> [Exercise brief]: The response must consist of the lines below from the one with "C202: none -> 3.3uF (+12V, N2)" through the one with "R203: none -> 15k (+12V, N6)", exactly as they appear and with both ends kept.

::: Records shown :::

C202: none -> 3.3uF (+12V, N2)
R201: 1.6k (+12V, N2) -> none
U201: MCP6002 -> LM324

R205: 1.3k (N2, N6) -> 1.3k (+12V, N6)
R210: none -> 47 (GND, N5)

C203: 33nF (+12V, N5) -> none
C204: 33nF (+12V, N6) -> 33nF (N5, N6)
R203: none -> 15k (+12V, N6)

:::
::: Records shown :::

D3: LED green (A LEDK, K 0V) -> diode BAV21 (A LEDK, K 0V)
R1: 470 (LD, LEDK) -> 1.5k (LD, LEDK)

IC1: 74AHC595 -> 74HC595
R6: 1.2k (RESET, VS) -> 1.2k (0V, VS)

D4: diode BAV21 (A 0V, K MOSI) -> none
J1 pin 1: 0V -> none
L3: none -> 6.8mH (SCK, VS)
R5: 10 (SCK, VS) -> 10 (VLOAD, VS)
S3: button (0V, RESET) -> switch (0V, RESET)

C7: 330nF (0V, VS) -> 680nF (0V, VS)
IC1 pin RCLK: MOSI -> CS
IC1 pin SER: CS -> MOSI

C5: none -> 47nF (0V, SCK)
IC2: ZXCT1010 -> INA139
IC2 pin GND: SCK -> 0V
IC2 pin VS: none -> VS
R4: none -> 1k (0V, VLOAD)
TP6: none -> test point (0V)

:::
::: Records shown :::

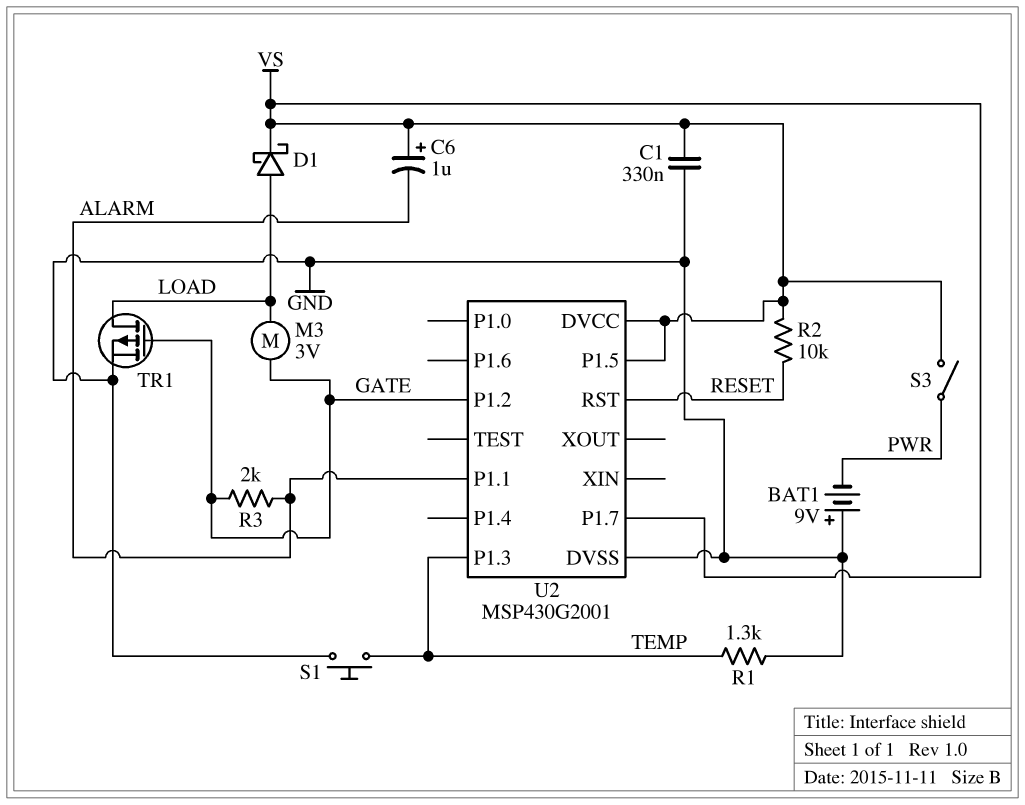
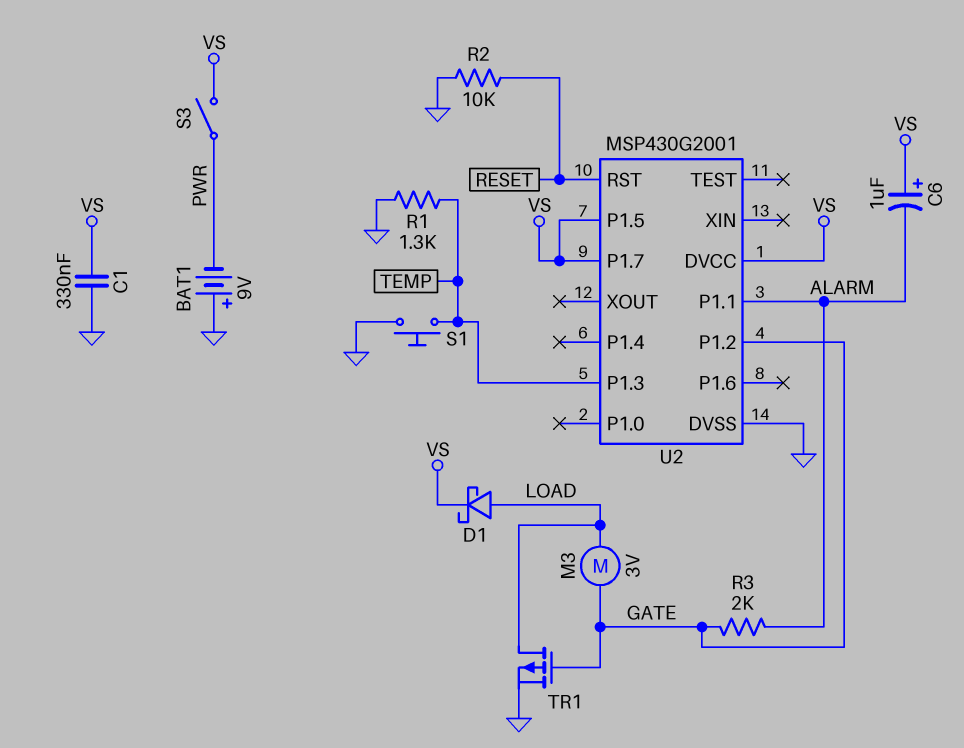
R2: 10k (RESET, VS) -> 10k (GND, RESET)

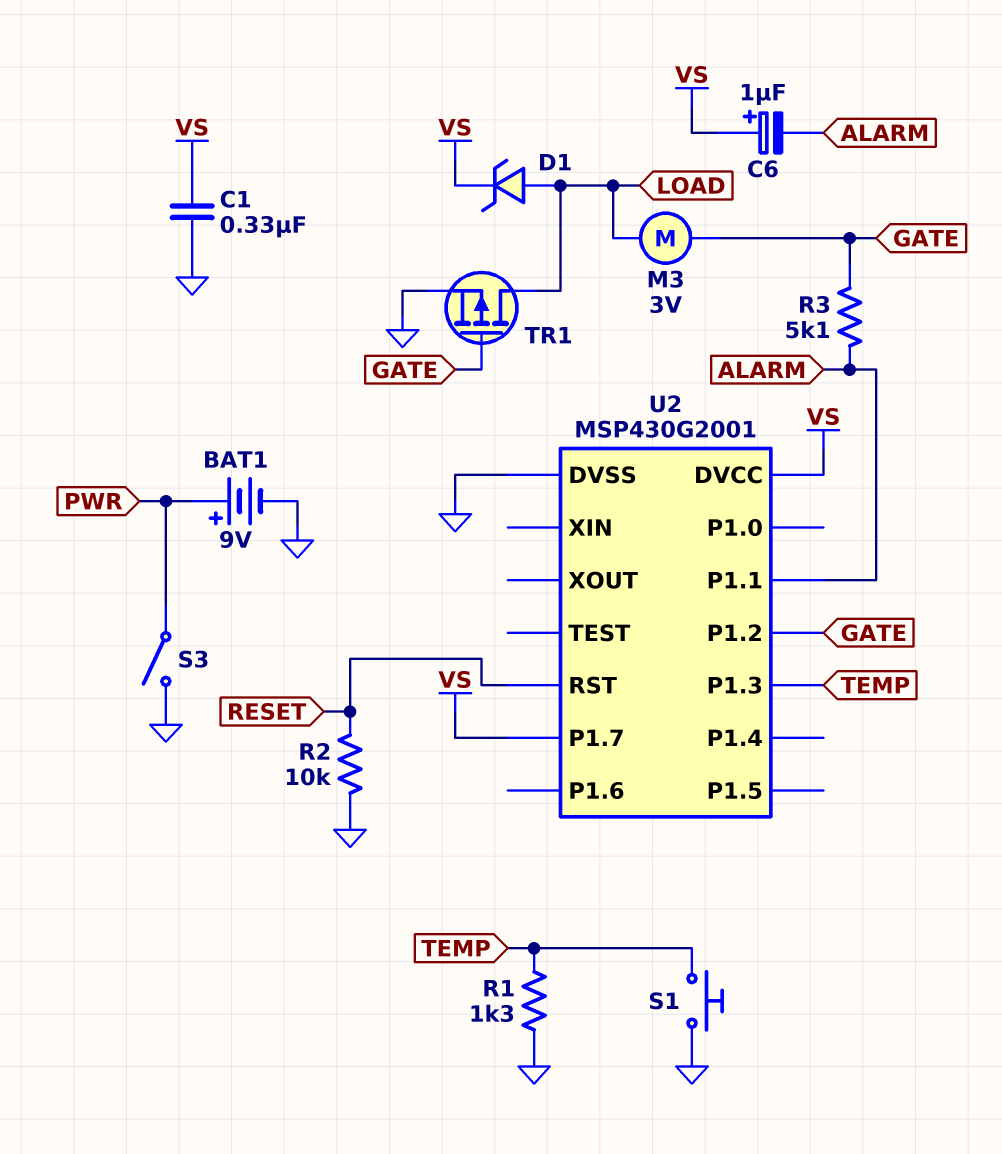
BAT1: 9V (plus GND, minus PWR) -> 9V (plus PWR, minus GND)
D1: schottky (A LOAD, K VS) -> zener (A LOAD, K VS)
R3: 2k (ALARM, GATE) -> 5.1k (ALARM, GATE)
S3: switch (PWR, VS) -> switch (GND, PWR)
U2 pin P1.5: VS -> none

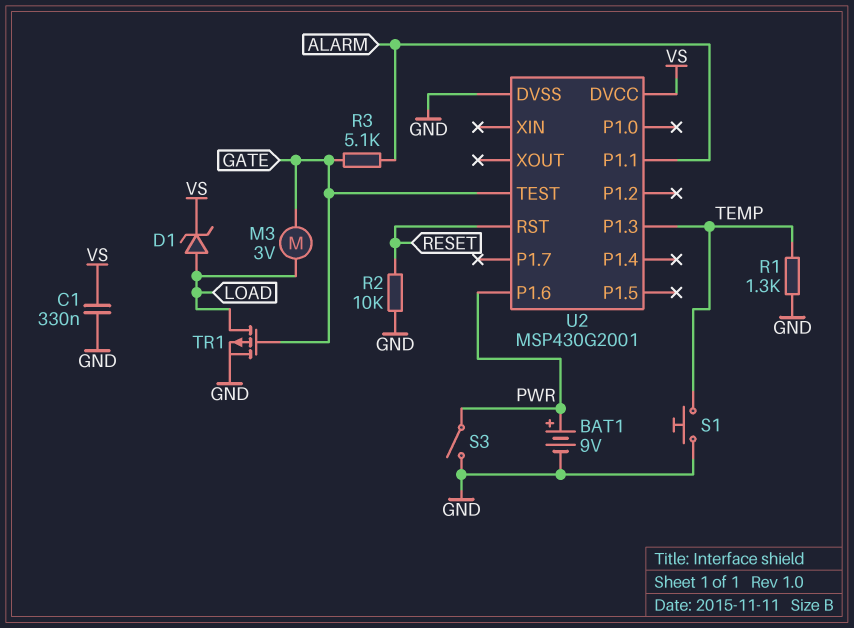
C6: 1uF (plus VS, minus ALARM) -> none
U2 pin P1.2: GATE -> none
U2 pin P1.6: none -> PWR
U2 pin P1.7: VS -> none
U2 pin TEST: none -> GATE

:::

> [Exercise output]:
C202: none -> 3.3uF (+12V, N2)
R201: 1.6k (+12V, N2) -> none
U201: MCP6002 -> LM324

R205: 1.3k (N2, N6) -> 1.3k (+12V, N6)
R210: none -> 47 (GND, N5)

C203: 33nF (+12V, N5) -> none
C204: 33nF (+12V, N6) -> 33nF (N5, N6)
R203: none -> 15k (+12V, N6)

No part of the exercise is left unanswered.